Source records:
┏━━
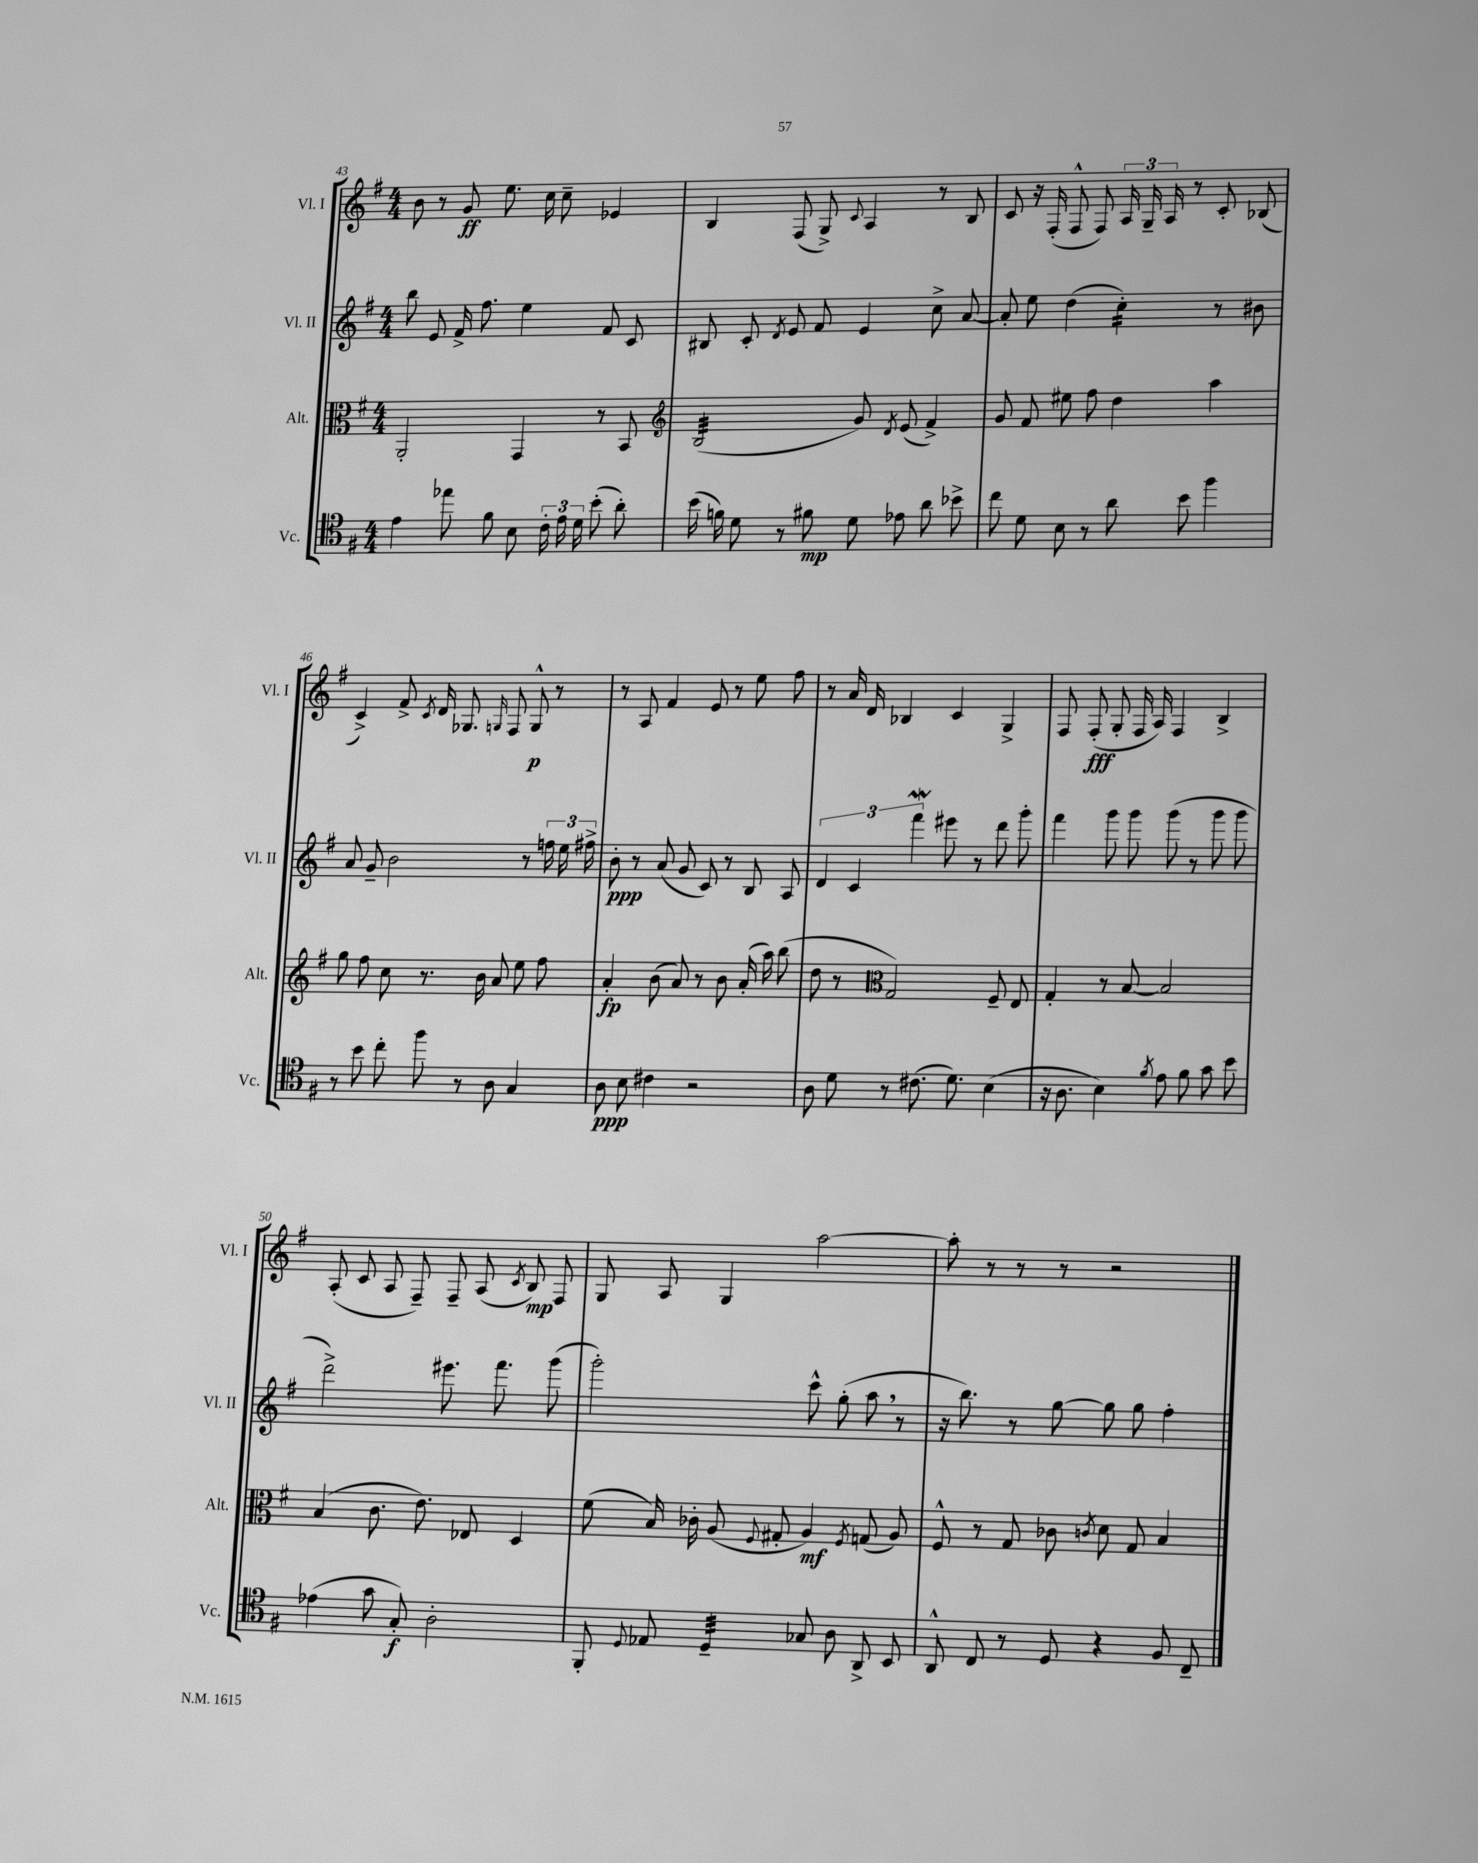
<<
\new StaffGroup <<
\new Staff = "s0" \with { instrumentName = "Vl. I" shortInstrumentName = "Vl. I" } {
    \clef treble \key g \major \numericTimeSignature \time 4/4
    \autoBeamOff b'8 r8 g'8\ff e''8. c''16 c''8-- ees'4 |
    b4 fis8( g8->) \appoggiatura { c'8 } a4 r8 b8 |
    c'8 r16 fis16-.( fis8-^ fis8) \tuplet 3/2 { a16 g16-- a16 } r8 c'8-. bes8( |
    c'4->) fis'8-> \acciaccatura { c'8 } d'16 ges8. \grace { g16 } fis8 g8-^\p r8 |
    r8 a8 fis'4 e'8 r8 e''8 fis''8 |
    r8 a'16 d'16 bes4 c'4 g4-> |
    fis8 fis8-.\fff( g8-. fis16 a16) fis4 b4-> |
    a8-.( c'8 a8 fis8--) fis8-- a8( \acciaccatura { c'8 } b8\mp) fis8 |
    g8 a8 g4 a''2~ |
    a''8-. r8 r8 r8 r2 \bar "|." |
}
\new Staff = "s1" \with { instrumentName = "Vl. II" shortInstrumentName = "Vl. II" } {
    \clef treble \key g \major \numericTimeSignature \time 4/4
    \autoBeamOff b''8 e'8 fis'16-> fis''8. e''4 fis'8 c'8 |
    bis8 c'8-. \acciaccatura { d'8 } e'8 fis'8 e'4 c''8-> a'8~ |
    a'8-. e''8 d''4( c''4:16-.) r8 bis'8 |
    a'8 g'8-- b'2 r8 \tuplet 3/2 { f''16 e''16 fis''16-> } |
    b'8-.\ppp r8 a'8( g'8 c'8) r8 b8 a8 |
    \tuplet 3/2 { d'4 c'4 fis'''4\mordent } eis'''8 r8 d'''8 g'''8-. |
    fis'''4 g'''8 g'''8 g'''8( r8 g'''8 g'''8 |
    d'''2->) eis'''8. fis'''8. g'''8( |
    g'''2-.) c'''8-^ g''8-.( a''8 \breathe r8 |
    r16 b''8.) r8 g''8~ g''8 g''8 fis''4-. \bar "|." |
}
\new Staff = "s2" \with { instrumentName = "Alt." shortInstrumentName = "Alt." } {
    \clef alto \key g \major \numericTimeSignature \time 4/4
    \autoBeamOff a,2-. g,4 r8 b,8 |
    \clef treble b2:32( g'8) \acciaccatura { d'8 } e'8( fis'4->) |
    g'8 fis'8 eis''8 fis''8 d''4 a''4 |
    g''8 fis''8 c''8 r8. b'16 a'8 e''8 fis''8 |
    a'4-.\fp b'8( a'8) r8 b'8 a'16-.( a''16) b''8( |
    d''8 r8 \clef alto g2) fis8-- e8 |
    g4-. r8 b8~ b2 |
    b4( c'8. e'8.) ees8 d4 |
    fis'8( b16) ces'16-. a8( \appoggiatura { fis8 } gis8-. a4\mf) \acciaccatura { fis8 } g8( a8) |
    fis8-^ r8 g8 ces'8 \acciaccatura { c'8 } d'8 g8 b4 \bar "|." |
}
\new Staff = "s3" \with { instrumentName = "Vc." shortInstrumentName = "Vc." } {
    \clef tenor \key g \major \numericTimeSignature \time 4/4
    \autoBeamOff e'4 ees''8 fis'8 b8 \tuplet 3/2 { c'16-. e'16 d'16 } b'8-.( a'8-.) |
    b'16( f'16) d'8 r8 fis'8\mp d'8 ees'8 a'8 bes'8-> |
    c''8 d'8 b8 r8 a'8 b'8 fis''4 |
    r8 b'8 c''8-. fis''8 r8 a8 g4 |
    a8\ppp b8 cis'4 r2 |
    a8 d'8 r8 cis'8.( d'8.) b4( |
    r16 a8. b4) \acciaccatura { fis'8 } e'8 fis'8 g'8 b'8 |
    ees'4( g'8 g8-.\f) a2-. |
    fis,8-. \appoggiatura { d8 } ees8 d4:32-- ges8 a8 a,8-> b,8 |
    a,8-^ c8 r8 d8 r4 fis8 c8-- \bar "|." |
}
>>
>>
\layout { \context { \Score currentBarNumber = #43 } }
┗━━
SET EXERCISE
Reproduce word for word the stretch from the start of the material through the line containing "r8 a8 fis'4 e'8 r8 e''8 fis''8 |", both ends included. Leave the pictures out of your answer.

REPLY
<<
\new StaffGroup <<
\new Staff = "s0" \with { instrumentName = "Vl. I" shortInstrumentName = "Vl. I" } {
    \clef treble \key g \major \numericTimeSignature \time 4/4
    \autoBeamOff b'8 r8 g'8\ff e''8. c''16 c''8-- ees'4 |
    b4 fis8( g8->) \appoggiatura { c'8 } a4 r8 b8 |
    c'8 r16 fis16-.( fis8-^ fis8) \tuplet 3/2 { a16 g16-- a16 } r8 c'8-. bes8( |
    c'4->) fis'8-> \acciaccatura { c'8 } d'16 ges8. \grace { g16 } fis8 g8-^\p r8 |
    r8 a8 fis'4 e'8 r8 e''8 fis''8 |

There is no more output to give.